## Content revision data
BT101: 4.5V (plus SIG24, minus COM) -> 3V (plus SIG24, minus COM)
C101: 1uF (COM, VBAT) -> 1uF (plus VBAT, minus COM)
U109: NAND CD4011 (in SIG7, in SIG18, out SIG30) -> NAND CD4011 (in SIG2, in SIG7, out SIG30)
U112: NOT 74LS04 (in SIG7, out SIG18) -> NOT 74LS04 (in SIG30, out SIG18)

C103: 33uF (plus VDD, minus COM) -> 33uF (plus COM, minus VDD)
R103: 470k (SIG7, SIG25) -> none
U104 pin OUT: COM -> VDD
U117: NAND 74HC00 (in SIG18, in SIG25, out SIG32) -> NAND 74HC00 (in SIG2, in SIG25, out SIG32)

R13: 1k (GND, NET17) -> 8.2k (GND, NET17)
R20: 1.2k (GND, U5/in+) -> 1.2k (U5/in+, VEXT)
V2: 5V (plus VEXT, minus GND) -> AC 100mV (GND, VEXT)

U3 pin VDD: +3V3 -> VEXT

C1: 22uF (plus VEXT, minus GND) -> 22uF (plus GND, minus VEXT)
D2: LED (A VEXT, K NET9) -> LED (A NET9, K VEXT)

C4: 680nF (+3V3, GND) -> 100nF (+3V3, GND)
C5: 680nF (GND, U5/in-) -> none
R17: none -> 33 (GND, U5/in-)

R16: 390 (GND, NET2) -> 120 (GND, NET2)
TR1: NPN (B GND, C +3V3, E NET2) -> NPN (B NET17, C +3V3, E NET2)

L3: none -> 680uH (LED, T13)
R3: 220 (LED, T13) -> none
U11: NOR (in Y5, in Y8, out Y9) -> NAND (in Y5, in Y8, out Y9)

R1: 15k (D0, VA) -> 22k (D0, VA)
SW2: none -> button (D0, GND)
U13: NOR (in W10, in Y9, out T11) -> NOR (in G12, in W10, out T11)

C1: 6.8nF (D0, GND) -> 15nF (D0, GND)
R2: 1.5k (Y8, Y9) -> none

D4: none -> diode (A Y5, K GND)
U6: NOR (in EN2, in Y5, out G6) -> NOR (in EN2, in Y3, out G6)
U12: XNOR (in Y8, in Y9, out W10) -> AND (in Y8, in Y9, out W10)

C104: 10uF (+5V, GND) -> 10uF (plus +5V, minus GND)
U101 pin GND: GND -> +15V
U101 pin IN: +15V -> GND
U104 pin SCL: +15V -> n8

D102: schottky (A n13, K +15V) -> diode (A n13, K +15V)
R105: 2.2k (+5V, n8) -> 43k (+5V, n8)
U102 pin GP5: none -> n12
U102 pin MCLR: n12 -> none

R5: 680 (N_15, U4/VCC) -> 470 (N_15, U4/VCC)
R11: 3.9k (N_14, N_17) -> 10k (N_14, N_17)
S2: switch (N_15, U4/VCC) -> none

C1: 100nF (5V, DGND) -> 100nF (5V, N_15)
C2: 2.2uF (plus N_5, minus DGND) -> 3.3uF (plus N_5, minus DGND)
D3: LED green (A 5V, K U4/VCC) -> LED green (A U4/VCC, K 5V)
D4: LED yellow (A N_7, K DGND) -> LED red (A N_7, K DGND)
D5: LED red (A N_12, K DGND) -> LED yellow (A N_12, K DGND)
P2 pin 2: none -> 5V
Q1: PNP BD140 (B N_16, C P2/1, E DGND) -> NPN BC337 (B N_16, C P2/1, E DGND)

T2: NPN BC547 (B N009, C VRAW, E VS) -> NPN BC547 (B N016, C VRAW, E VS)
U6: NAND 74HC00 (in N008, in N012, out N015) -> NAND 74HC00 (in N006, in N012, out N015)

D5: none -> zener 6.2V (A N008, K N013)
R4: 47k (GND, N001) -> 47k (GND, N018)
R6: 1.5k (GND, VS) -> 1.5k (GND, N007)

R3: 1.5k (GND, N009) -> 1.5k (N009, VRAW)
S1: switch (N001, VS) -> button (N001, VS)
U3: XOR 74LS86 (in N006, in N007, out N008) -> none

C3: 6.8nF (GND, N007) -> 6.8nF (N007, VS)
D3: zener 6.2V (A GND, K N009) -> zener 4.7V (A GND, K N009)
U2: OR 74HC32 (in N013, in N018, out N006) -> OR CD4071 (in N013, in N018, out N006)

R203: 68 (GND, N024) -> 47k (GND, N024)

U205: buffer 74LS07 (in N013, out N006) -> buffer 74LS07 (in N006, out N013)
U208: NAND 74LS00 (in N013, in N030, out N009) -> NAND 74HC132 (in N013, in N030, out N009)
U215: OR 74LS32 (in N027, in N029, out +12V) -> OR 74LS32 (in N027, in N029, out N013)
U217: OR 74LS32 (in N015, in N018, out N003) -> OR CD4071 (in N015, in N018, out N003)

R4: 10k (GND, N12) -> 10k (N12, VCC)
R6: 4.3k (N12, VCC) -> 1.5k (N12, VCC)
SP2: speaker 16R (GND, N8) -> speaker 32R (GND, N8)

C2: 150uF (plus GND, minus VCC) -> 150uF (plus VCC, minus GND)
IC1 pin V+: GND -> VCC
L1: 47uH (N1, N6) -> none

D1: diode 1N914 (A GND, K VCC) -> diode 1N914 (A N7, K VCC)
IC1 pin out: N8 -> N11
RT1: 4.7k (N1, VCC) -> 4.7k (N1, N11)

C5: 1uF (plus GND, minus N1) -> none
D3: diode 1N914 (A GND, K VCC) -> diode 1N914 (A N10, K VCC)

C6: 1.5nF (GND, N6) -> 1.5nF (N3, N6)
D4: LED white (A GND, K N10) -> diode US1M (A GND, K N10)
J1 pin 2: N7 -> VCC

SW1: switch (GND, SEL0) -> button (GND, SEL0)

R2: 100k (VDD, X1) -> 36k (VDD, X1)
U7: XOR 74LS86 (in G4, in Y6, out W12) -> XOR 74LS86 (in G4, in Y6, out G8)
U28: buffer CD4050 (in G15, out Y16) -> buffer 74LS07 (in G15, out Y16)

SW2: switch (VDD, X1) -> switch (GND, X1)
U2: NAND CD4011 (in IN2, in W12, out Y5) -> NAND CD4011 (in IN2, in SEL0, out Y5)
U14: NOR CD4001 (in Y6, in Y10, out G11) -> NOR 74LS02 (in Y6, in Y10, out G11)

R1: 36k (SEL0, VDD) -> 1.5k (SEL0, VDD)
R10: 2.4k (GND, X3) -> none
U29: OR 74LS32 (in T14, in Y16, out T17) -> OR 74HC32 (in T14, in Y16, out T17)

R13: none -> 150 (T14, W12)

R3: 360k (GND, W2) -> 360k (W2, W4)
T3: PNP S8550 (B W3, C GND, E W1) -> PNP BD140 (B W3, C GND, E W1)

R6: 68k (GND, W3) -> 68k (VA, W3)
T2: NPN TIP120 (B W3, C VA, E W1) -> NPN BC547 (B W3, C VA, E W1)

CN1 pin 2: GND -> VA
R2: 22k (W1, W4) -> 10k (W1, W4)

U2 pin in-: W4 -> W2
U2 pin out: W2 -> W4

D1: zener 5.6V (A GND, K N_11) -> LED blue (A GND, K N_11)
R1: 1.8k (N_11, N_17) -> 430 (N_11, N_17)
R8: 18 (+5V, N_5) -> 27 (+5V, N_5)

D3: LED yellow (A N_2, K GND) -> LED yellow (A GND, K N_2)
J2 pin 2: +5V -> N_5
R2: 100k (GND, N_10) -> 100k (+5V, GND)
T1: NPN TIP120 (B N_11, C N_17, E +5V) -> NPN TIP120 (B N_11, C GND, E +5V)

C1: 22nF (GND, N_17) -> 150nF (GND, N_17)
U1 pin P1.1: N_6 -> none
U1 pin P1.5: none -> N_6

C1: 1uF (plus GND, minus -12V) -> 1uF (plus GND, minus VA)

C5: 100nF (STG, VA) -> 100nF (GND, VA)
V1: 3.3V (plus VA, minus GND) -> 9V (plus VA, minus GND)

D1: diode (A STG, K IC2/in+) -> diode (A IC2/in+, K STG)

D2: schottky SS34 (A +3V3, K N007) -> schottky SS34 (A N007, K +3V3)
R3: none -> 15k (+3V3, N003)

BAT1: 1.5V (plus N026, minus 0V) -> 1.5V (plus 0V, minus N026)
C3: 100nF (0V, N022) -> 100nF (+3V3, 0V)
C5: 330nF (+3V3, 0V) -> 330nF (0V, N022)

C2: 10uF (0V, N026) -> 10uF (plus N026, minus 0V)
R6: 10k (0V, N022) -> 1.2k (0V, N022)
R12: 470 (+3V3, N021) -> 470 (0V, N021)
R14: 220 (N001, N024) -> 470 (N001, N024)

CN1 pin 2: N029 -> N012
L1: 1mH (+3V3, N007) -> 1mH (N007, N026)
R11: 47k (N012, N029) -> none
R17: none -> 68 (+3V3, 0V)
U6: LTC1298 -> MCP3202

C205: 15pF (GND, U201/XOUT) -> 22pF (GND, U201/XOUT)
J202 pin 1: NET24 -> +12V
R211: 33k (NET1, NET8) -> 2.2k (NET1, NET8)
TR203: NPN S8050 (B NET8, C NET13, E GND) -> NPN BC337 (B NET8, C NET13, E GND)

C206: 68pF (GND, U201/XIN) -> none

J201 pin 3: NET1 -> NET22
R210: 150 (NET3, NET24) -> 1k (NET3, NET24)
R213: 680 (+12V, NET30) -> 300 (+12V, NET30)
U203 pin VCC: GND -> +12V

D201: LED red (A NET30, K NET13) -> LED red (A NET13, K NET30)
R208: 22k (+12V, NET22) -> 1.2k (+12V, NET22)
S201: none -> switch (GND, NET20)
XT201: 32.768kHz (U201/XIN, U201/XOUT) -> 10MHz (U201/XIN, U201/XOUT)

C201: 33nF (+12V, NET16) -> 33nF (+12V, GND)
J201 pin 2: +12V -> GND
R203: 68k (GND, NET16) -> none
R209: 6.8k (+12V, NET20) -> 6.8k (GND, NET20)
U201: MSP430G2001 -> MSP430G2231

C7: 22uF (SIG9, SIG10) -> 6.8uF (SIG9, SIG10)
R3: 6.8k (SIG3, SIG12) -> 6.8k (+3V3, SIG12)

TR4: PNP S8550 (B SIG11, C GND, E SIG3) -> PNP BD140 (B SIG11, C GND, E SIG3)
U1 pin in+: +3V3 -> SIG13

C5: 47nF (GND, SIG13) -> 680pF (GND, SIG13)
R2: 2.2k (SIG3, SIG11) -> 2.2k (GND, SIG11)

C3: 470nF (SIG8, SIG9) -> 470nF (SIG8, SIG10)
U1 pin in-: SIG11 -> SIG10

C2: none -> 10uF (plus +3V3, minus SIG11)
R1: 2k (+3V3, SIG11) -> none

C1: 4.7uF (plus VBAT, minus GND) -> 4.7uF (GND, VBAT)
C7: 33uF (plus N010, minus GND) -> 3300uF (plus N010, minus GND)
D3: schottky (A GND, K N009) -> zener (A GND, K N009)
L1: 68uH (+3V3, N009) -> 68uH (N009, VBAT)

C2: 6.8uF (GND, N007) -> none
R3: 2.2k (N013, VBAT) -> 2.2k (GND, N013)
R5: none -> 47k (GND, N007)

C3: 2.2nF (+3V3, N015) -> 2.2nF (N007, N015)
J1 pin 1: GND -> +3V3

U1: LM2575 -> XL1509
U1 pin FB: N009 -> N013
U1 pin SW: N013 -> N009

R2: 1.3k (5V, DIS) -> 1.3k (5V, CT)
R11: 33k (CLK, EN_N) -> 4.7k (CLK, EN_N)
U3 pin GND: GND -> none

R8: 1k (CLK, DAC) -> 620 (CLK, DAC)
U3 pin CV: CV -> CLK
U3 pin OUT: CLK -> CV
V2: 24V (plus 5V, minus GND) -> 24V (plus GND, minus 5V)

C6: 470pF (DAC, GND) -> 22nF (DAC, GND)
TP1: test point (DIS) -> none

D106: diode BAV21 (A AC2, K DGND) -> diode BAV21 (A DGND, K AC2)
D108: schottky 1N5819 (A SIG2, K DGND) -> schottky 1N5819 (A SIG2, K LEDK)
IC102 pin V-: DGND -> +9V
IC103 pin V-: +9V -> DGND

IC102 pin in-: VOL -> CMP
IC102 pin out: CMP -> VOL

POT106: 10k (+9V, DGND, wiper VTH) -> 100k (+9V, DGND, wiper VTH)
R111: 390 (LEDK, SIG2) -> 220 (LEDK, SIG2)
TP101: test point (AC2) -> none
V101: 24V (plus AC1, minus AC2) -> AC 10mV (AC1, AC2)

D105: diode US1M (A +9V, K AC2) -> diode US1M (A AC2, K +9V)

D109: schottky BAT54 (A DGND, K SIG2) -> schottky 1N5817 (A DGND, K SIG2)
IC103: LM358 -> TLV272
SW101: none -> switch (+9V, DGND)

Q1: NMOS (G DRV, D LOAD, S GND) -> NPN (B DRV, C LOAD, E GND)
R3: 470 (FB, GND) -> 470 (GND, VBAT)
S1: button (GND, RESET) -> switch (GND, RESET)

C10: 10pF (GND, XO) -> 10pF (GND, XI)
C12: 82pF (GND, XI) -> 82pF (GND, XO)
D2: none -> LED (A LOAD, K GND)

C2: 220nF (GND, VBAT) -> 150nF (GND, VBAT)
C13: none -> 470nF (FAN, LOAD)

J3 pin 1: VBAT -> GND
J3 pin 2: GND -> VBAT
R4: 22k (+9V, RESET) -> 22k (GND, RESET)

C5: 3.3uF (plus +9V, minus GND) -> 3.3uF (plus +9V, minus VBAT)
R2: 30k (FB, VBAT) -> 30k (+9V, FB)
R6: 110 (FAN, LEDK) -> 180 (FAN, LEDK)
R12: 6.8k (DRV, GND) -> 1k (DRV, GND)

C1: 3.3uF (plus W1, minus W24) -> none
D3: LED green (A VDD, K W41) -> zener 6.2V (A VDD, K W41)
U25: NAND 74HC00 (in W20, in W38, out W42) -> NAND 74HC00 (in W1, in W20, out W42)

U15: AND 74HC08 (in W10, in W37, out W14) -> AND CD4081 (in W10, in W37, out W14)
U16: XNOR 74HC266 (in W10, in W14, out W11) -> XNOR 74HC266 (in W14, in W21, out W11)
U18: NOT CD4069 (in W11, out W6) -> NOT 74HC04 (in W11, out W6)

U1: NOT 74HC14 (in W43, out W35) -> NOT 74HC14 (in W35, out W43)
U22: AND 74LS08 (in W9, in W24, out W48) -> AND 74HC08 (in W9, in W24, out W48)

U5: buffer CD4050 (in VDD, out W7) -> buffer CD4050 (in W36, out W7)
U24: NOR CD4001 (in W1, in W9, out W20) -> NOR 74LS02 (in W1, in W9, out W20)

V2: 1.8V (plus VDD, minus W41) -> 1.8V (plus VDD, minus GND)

## Problem statement
Restate word for word the lines of the data above, starting at the line containing "C5: 680nF (GND, U5/in-) -> none" and ending at the line containing "R1: 15k (D0, VA) -> 22k (D0, VA)", both included, and nothing more.

## Final answer
C5: 680nF (GND, U5/in-) -> none
R17: none -> 33 (GND, U5/in-)

R16: 390 (GND, NET2) -> 120 (GND, NET2)
TR1: NPN (B GND, C +3V3, E NET2) -> NPN (B NET17, C +3V3, E NET2)

L3: none -> 680uH (LED, T13)
R3: 220 (LED, T13) -> none
U11: NOR (in Y5, in Y8, out Y9) -> NAND (in Y5, in Y8, out Y9)

R1: 15k (D0, VA) -> 22k (D0, VA)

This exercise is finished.